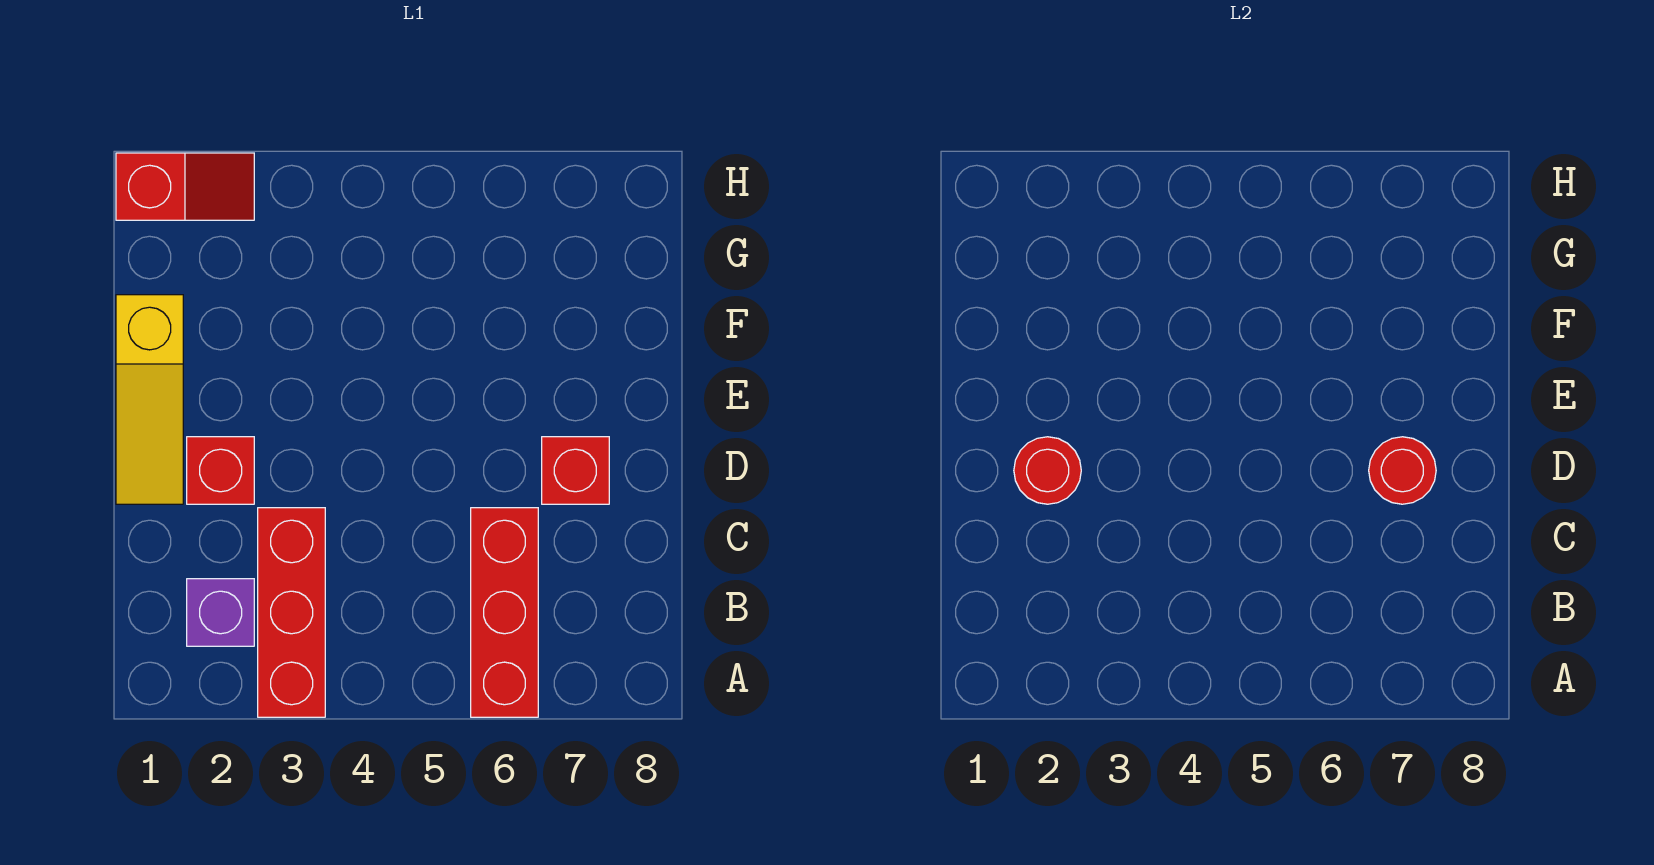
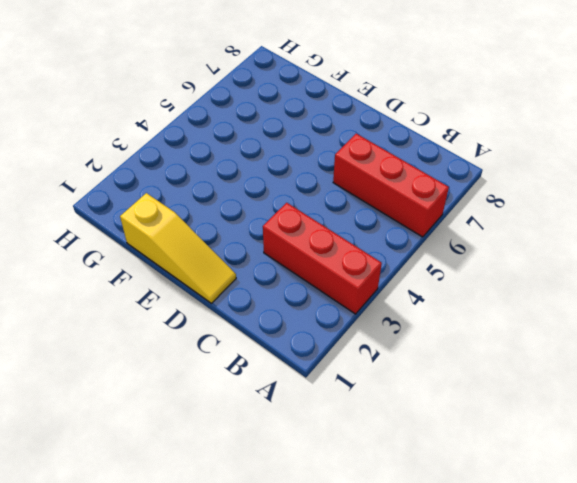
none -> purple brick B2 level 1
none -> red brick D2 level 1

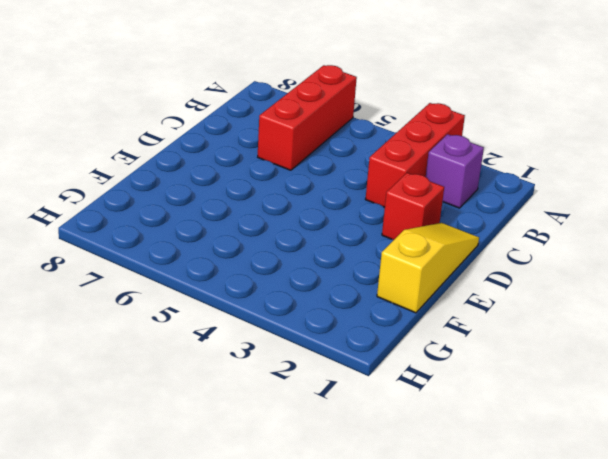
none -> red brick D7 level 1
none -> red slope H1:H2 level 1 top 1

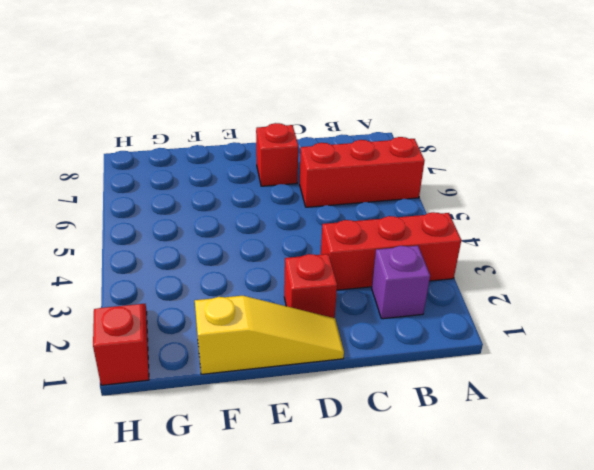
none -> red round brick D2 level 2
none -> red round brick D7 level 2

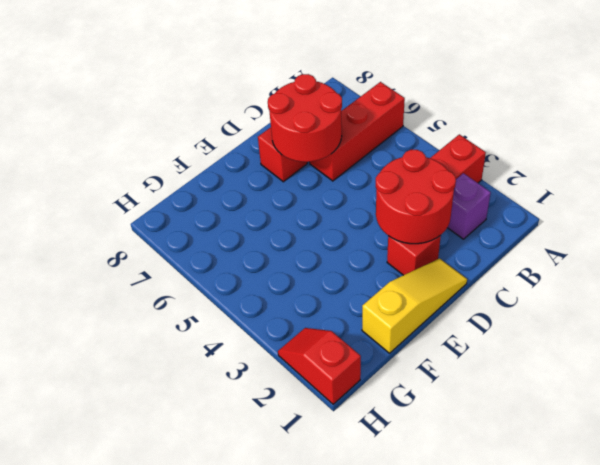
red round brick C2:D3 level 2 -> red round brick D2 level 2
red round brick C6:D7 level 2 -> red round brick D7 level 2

DESCRIPTION OF THE TASK: Establish how many lines of the records contain the string "brick" and state that number without elaboration.

ANSWER TO THIS PROBLEM: 7